## [TO BE DONE]
How many lines in the items below contain the string "sourdine"? Case counts, and the reply should be the number alone.

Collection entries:
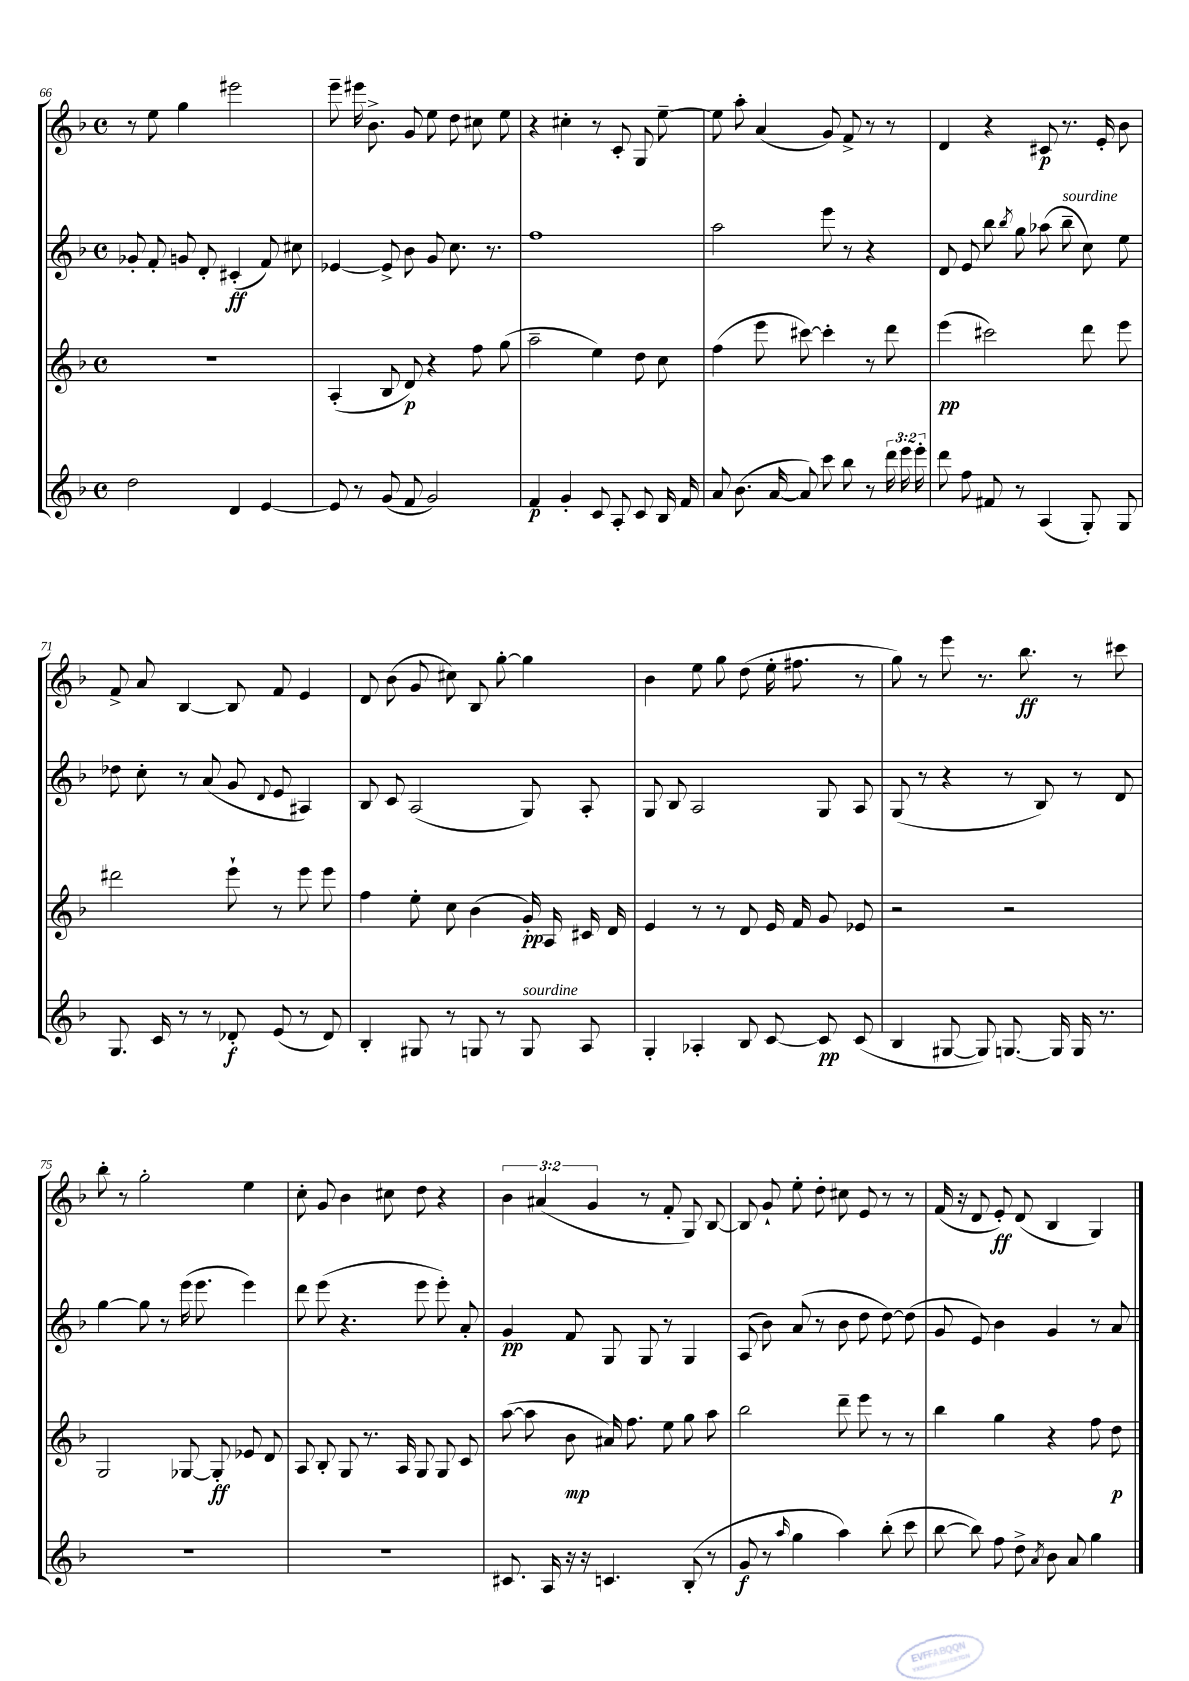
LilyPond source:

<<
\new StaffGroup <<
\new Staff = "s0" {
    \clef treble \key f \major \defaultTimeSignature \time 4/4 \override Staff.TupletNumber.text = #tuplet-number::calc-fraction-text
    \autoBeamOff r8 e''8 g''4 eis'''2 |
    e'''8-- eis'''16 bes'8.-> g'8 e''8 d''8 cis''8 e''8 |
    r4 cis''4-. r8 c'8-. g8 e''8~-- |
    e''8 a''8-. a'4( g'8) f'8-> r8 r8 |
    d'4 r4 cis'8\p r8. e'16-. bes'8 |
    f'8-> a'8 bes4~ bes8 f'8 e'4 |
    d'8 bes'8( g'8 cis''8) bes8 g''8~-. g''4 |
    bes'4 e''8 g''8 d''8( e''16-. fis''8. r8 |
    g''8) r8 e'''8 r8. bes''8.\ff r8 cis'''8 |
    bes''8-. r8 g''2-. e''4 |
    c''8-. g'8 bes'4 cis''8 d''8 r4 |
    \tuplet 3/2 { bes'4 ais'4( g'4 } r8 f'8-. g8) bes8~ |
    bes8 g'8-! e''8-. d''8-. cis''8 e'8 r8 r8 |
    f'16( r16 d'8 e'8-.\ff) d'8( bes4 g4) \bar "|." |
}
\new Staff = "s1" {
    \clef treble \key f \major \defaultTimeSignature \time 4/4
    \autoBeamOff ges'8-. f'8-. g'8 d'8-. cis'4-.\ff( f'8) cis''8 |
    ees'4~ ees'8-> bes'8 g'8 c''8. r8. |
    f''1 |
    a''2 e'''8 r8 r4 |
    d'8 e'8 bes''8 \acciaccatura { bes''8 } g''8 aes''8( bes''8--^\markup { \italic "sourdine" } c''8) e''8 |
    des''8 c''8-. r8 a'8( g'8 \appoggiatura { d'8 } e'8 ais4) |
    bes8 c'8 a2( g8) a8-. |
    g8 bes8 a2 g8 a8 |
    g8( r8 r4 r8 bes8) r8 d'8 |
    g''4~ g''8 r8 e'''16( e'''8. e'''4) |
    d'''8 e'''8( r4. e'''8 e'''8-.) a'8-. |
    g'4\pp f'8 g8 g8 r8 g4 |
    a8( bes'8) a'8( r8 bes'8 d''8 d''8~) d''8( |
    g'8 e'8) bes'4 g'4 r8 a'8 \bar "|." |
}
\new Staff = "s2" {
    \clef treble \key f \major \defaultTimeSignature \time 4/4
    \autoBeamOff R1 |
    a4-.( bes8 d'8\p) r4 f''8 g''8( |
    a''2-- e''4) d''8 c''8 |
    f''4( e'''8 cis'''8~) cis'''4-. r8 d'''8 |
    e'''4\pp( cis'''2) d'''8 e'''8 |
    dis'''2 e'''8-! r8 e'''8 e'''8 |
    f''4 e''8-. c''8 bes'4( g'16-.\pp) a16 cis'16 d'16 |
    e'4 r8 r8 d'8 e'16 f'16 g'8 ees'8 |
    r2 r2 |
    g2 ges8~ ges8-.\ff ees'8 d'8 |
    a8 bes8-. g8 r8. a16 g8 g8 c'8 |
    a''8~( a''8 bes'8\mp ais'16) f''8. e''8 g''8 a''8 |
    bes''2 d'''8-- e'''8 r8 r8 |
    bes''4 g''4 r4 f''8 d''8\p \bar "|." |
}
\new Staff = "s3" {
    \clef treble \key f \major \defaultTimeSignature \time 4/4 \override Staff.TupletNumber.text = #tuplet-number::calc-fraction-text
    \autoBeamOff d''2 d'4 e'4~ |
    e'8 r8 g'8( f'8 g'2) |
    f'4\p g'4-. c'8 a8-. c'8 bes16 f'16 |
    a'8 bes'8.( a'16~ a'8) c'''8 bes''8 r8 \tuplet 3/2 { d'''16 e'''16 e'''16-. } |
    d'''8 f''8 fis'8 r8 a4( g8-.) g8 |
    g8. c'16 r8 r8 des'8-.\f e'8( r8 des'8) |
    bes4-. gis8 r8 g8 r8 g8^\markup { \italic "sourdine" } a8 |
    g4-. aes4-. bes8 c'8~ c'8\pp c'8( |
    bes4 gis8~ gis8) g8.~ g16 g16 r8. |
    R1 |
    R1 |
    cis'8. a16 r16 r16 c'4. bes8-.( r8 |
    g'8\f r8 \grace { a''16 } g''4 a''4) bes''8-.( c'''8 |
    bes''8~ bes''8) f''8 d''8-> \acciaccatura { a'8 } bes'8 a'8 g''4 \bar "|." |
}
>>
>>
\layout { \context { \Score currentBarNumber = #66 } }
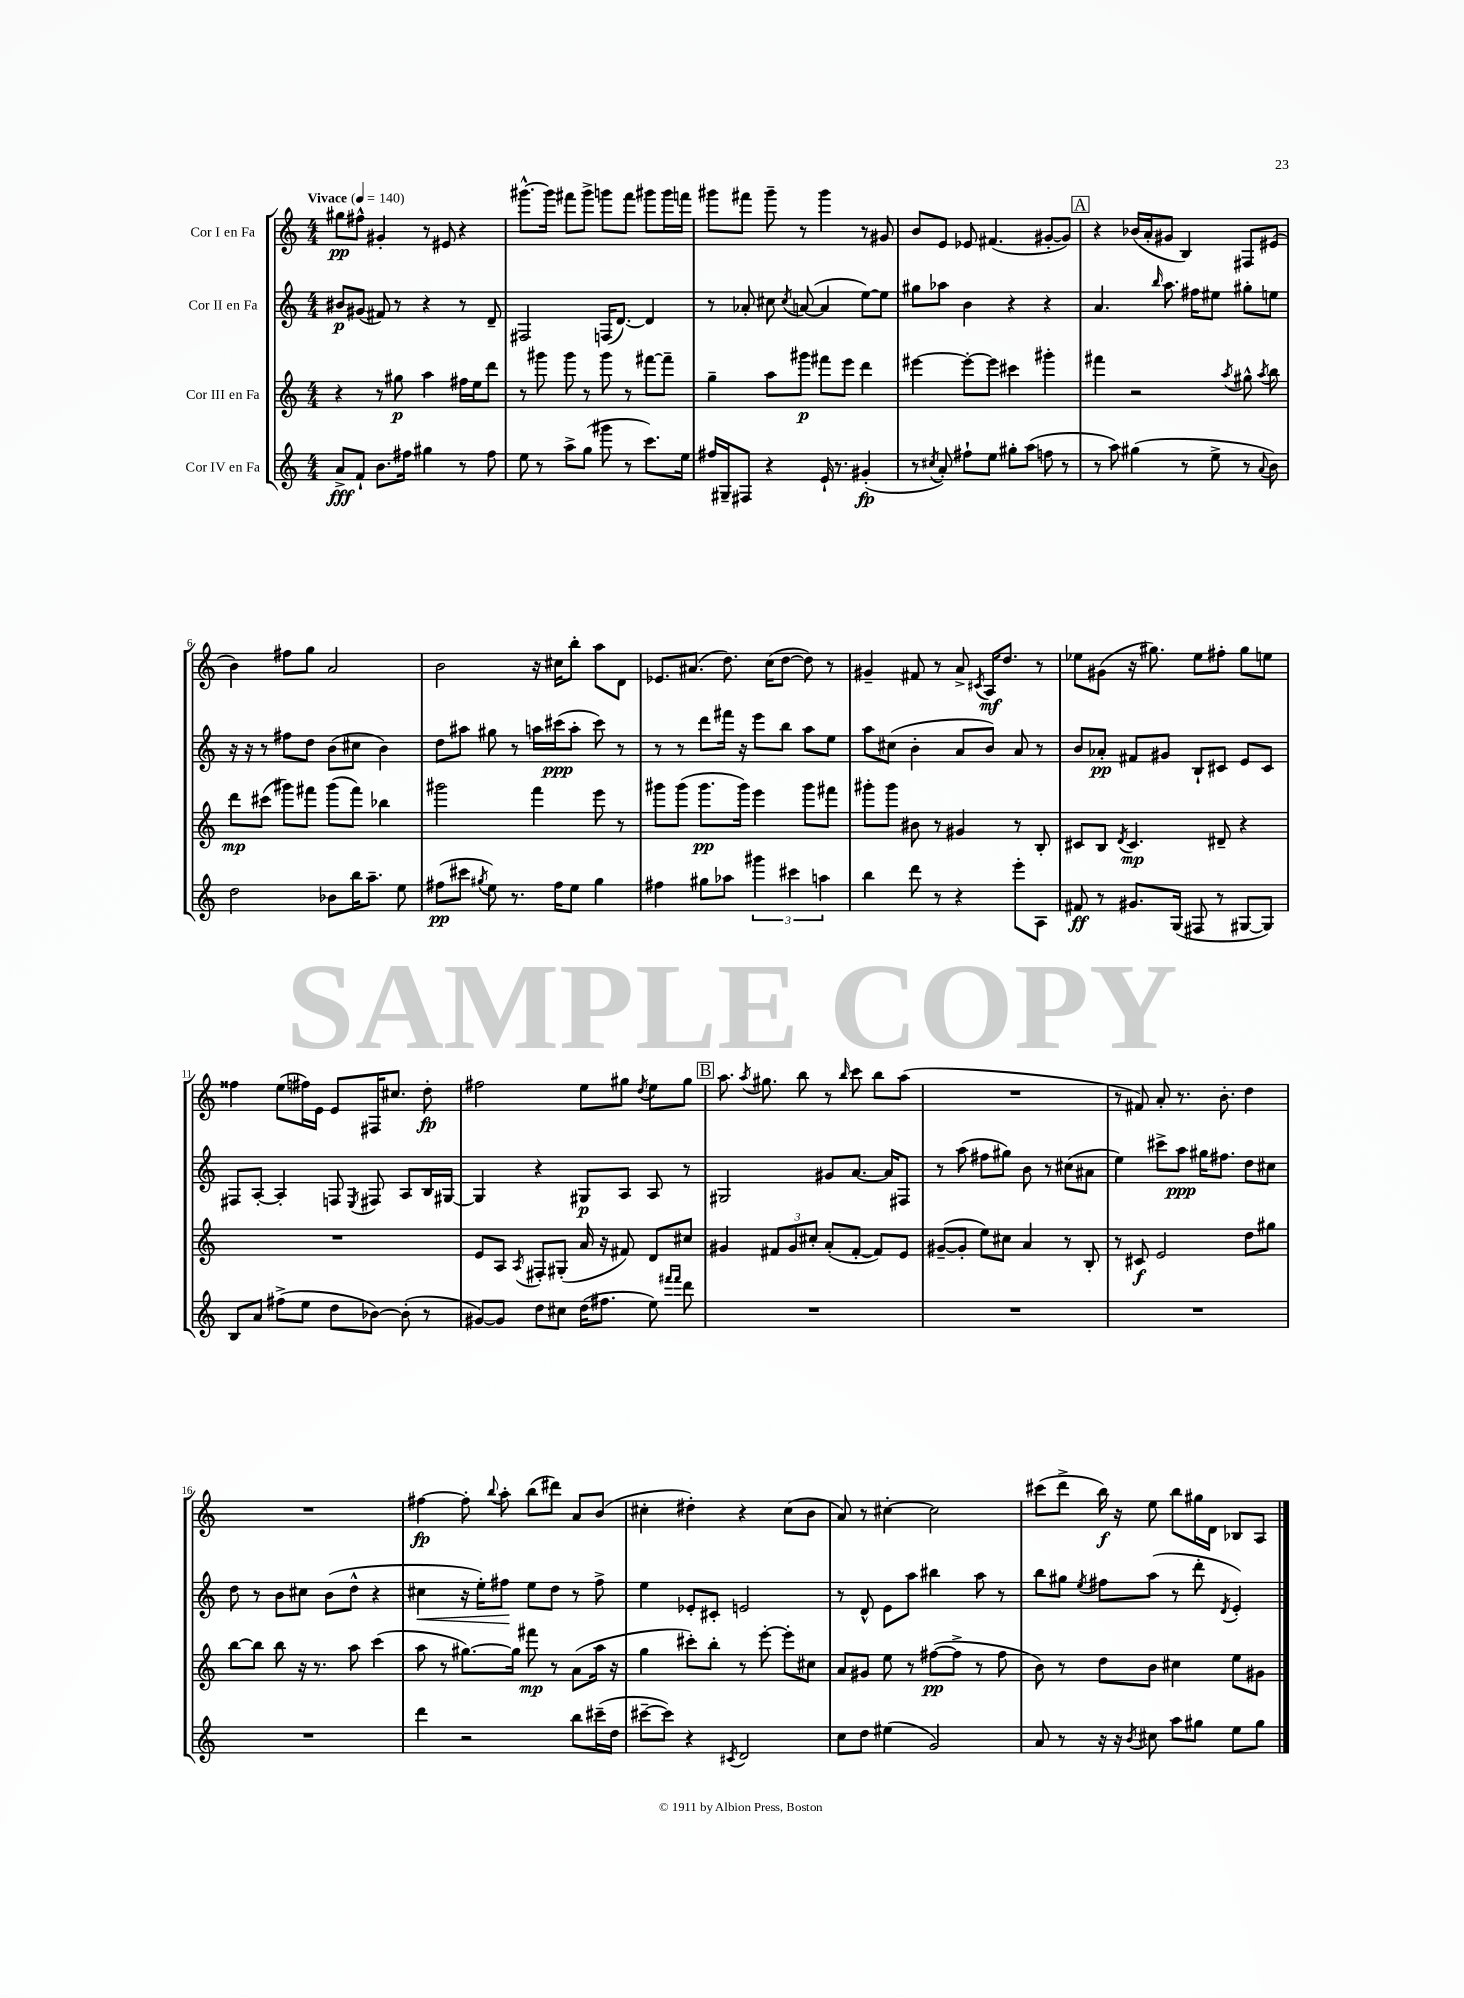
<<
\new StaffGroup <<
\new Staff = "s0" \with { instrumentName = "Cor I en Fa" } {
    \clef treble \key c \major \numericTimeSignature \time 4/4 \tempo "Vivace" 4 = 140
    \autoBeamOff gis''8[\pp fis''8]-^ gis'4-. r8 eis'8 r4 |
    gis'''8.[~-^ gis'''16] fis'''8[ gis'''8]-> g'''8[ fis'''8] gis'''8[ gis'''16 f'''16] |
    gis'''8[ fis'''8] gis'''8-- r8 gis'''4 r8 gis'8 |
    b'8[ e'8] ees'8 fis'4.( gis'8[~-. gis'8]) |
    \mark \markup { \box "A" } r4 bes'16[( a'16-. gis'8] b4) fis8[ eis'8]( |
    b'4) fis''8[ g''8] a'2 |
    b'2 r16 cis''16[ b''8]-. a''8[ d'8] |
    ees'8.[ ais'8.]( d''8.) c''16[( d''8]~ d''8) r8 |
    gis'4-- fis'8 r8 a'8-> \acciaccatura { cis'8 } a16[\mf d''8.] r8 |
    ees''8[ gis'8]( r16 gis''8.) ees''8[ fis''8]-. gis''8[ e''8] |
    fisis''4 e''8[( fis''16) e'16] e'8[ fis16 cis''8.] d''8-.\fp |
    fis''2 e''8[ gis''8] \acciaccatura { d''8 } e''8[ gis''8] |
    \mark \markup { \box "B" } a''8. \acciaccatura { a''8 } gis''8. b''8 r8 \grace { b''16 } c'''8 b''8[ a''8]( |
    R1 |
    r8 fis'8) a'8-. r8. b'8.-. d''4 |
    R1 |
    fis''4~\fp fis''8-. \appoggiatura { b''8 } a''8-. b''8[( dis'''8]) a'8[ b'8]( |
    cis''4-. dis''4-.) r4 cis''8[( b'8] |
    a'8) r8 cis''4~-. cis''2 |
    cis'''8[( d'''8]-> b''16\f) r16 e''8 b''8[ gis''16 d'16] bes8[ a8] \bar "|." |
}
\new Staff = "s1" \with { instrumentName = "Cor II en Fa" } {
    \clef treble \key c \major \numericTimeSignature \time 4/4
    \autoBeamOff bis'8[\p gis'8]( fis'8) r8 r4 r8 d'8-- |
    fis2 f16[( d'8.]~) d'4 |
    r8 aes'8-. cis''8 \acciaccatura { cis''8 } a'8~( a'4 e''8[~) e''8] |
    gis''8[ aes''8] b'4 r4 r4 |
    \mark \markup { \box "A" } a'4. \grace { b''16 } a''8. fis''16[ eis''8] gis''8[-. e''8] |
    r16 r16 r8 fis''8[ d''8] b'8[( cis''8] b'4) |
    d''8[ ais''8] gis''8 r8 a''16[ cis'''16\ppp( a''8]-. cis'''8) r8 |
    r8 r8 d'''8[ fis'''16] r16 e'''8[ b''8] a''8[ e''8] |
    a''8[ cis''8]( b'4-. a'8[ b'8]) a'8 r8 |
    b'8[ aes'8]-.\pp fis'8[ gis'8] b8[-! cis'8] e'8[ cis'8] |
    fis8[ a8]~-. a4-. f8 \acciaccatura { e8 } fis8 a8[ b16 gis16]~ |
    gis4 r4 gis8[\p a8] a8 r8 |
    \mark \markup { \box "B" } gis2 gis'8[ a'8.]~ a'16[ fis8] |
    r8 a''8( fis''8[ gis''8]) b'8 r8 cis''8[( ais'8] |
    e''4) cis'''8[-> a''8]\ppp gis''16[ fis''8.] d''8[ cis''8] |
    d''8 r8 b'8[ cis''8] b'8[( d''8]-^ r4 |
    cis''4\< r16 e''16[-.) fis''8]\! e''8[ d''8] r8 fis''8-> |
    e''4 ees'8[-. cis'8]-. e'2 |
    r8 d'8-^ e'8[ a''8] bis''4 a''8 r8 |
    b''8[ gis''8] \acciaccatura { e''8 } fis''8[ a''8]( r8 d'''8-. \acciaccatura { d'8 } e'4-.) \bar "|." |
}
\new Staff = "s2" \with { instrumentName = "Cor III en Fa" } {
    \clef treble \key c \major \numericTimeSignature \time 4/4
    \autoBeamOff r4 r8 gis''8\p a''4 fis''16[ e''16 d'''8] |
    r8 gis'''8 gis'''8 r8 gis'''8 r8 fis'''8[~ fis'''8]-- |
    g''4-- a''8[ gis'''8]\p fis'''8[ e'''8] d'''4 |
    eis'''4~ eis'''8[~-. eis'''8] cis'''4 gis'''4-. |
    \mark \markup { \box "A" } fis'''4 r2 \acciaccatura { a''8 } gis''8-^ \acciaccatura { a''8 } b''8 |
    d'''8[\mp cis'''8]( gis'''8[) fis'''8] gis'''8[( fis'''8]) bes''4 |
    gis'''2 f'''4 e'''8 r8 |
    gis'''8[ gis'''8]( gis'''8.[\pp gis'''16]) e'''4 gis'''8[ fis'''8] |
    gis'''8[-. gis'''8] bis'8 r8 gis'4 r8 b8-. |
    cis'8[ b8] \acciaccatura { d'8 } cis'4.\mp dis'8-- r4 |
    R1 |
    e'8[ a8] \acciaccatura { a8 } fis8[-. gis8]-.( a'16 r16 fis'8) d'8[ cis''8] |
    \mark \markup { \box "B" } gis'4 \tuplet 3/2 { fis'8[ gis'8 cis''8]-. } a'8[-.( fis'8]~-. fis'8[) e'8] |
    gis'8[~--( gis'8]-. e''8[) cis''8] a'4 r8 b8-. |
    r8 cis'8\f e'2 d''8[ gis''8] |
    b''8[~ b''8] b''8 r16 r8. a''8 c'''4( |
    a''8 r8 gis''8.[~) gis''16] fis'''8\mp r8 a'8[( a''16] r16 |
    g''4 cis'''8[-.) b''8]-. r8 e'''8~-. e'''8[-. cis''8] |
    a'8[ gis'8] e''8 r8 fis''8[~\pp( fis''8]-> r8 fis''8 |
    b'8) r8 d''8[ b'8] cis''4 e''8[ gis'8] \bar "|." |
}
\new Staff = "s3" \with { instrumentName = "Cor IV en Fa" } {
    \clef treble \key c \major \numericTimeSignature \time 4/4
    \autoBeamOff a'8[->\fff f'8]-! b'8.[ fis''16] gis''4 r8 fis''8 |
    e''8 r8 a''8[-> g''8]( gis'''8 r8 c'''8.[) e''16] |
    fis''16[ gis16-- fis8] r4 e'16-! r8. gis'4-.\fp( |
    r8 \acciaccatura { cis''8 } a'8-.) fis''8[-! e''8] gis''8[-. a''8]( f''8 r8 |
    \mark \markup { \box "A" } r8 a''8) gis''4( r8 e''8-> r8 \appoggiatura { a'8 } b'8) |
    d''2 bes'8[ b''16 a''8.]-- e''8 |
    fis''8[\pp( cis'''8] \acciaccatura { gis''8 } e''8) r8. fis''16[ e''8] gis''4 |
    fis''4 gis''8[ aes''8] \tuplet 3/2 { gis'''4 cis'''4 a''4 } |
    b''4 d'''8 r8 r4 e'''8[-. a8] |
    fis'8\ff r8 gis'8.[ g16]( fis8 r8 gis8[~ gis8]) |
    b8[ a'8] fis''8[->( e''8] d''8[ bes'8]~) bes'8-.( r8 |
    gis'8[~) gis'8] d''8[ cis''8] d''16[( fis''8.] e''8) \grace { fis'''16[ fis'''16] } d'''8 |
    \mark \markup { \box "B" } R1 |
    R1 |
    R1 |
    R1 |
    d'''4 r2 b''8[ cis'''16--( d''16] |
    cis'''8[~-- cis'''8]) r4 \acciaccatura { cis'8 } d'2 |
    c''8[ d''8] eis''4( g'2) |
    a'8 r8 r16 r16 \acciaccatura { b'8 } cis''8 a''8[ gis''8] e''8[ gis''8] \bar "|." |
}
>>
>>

## [TASK ANSWER]
2